**Exercise requirements**
Without the pictures, copy all the entries below exactly.

**Excerpted records**
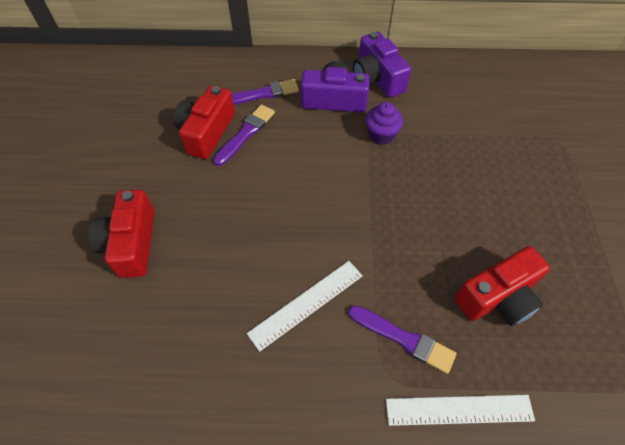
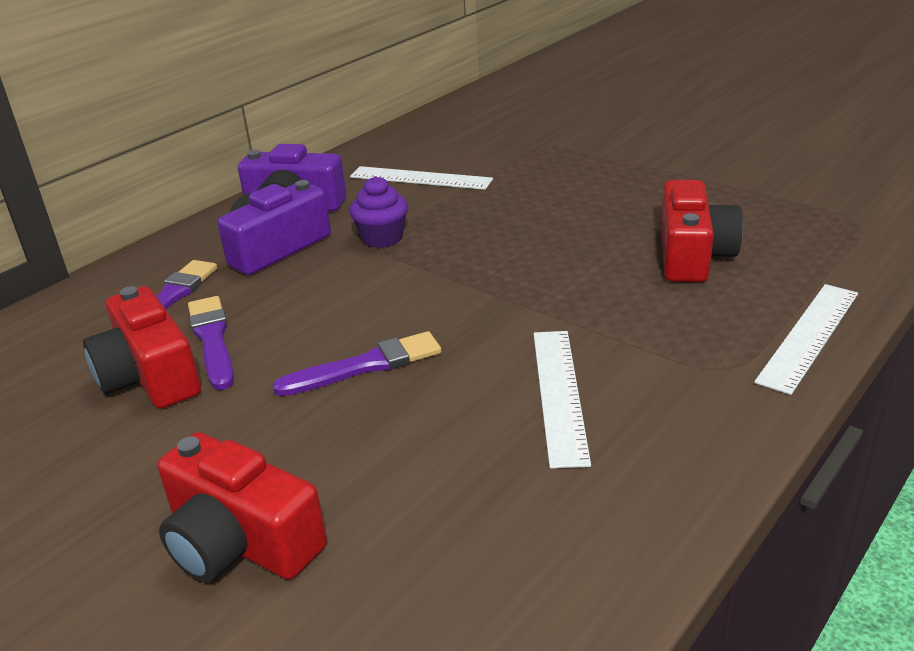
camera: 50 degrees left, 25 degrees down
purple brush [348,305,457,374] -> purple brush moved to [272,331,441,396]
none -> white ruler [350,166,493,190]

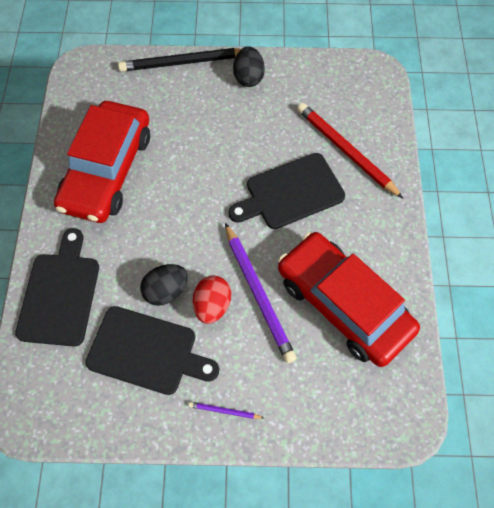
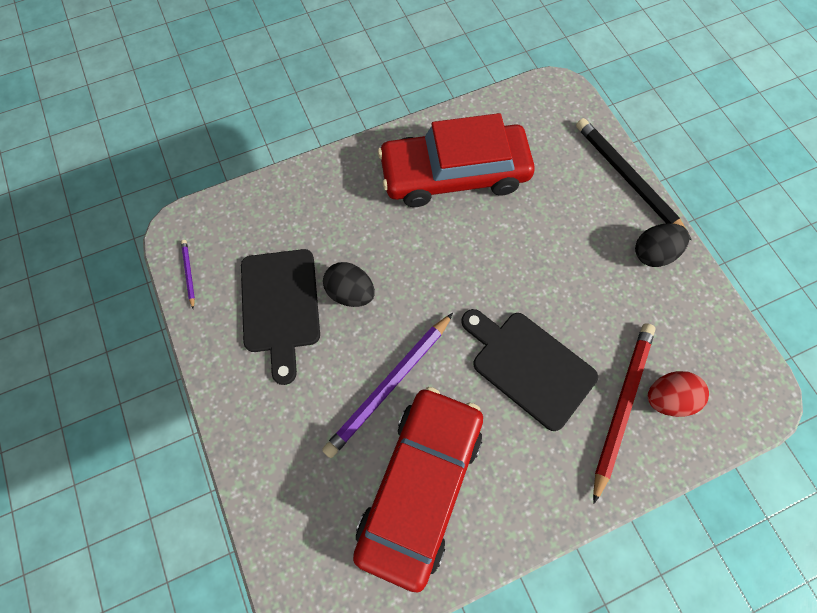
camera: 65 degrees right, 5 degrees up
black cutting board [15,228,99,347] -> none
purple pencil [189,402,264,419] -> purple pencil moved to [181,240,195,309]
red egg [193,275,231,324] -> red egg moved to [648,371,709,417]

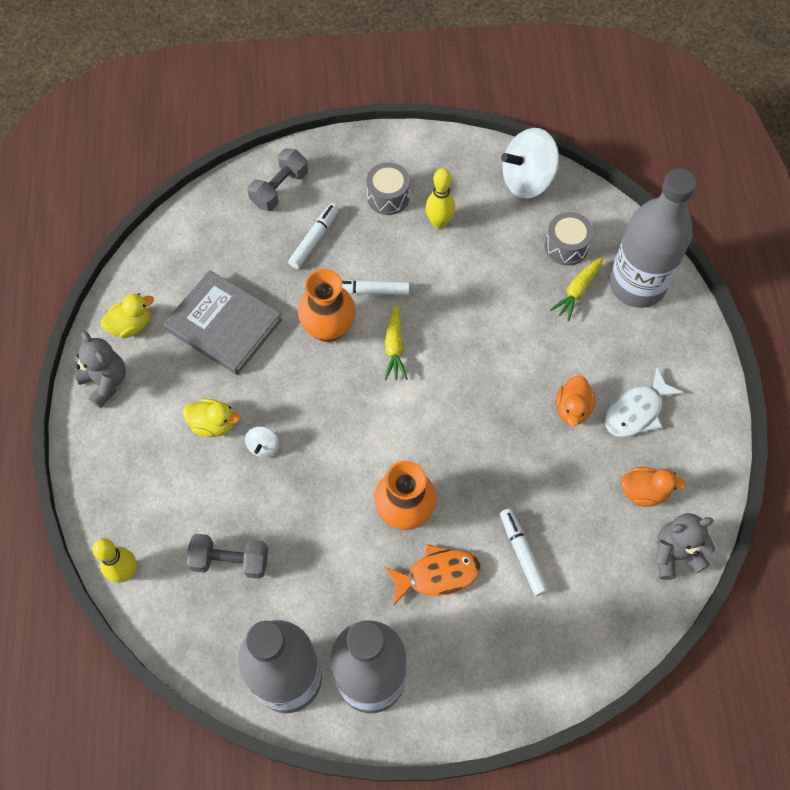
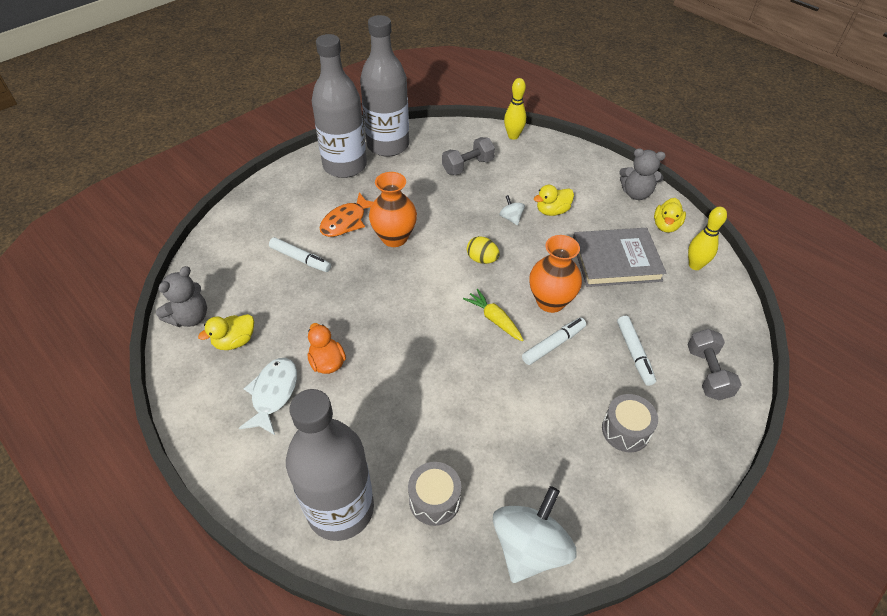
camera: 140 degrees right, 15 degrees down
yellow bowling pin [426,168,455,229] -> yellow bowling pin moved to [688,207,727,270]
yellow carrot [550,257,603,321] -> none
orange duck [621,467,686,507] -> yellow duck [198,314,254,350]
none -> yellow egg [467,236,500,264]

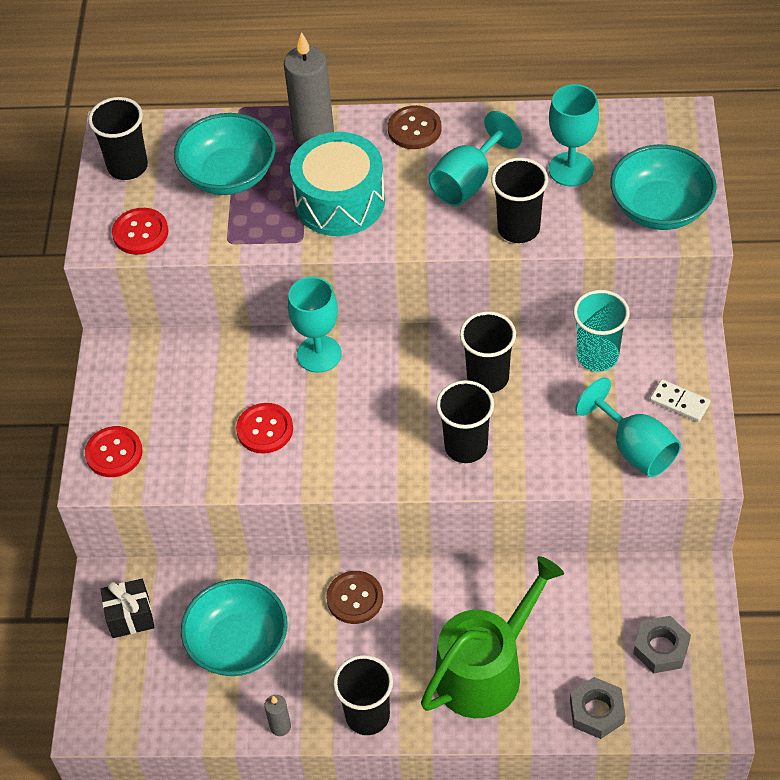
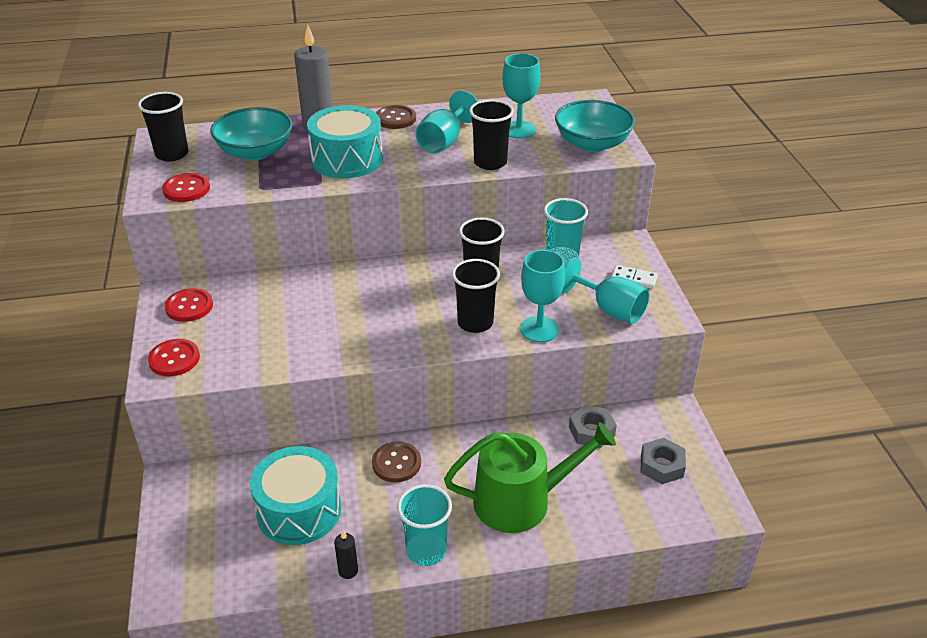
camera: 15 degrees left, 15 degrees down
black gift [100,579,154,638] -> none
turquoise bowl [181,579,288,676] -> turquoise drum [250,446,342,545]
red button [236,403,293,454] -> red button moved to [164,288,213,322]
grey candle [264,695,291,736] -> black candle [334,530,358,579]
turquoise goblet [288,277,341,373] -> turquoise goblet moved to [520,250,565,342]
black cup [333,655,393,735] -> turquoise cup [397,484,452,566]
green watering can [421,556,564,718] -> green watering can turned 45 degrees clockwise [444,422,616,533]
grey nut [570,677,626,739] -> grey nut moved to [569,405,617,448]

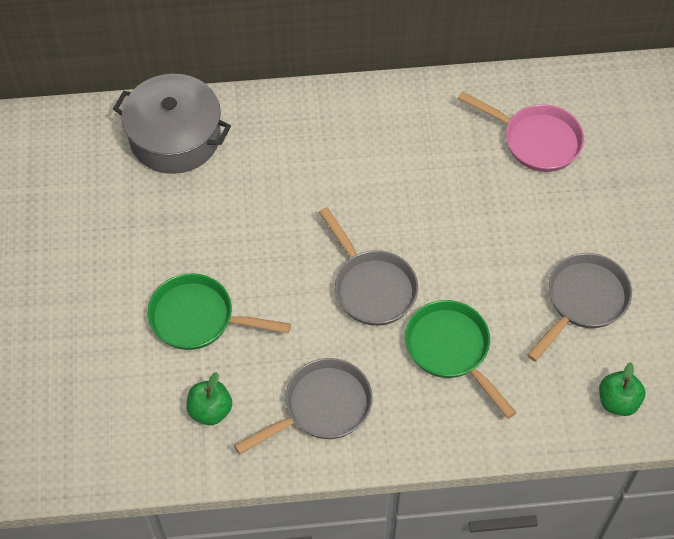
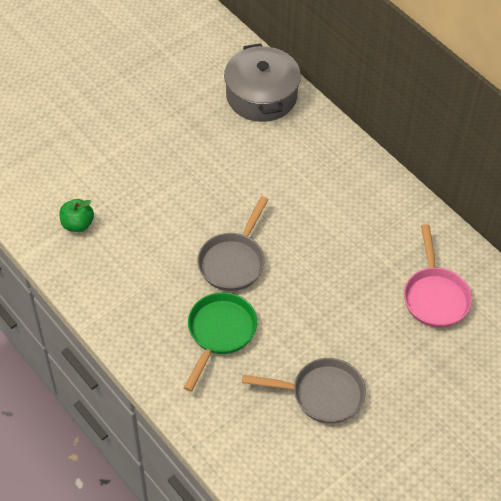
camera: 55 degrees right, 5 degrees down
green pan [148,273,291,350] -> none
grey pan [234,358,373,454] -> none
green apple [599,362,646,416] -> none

**Expected answer**
camera: 50 degrees left, 25 degrees down
purple brush [348,305,457,374] -> purple brush moved to [272,331,441,396]
none -> white ruler [350,166,493,190]

camera: 65 degrees right, 5 degrees up
black cutting board [15,228,99,347] -> none
purple pencil [189,402,264,419] -> purple pencil moved to [181,240,195,309]
red egg [193,275,231,324] -> red egg moved to [648,371,709,417]

camera: 140 degrees right, 15 degrees down
yellow bowling pin [426,168,455,229] -> yellow bowling pin moved to [688,207,727,270]
yellow carrot [550,257,603,321] -> none
orange duck [621,467,686,507] -> yellow duck [198,314,254,350]
none -> yellow egg [467,236,500,264]

camera: 15 degrees left, 15 degrees down
black gift [100,579,154,638] -> none
turquoise bowl [181,579,288,676] -> turquoise drum [250,446,342,545]
red button [236,403,293,454] -> red button moved to [164,288,213,322]
grey candle [264,695,291,736] -> black candle [334,530,358,579]
turquoise goblet [288,277,341,373] -> turquoise goblet moved to [520,250,565,342]
black cup [333,655,393,735] -> turquoise cup [397,484,452,566]
green watering can [421,556,564,718] -> green watering can turned 45 degrees clockwise [444,422,616,533]
grey nut [570,677,626,739] -> grey nut moved to [569,405,617,448]

camera: 55 degrees right, 5 degrees down
green pan [148,273,291,350] -> none
grey pan [234,358,373,454] -> none
green apple [599,362,646,416] -> none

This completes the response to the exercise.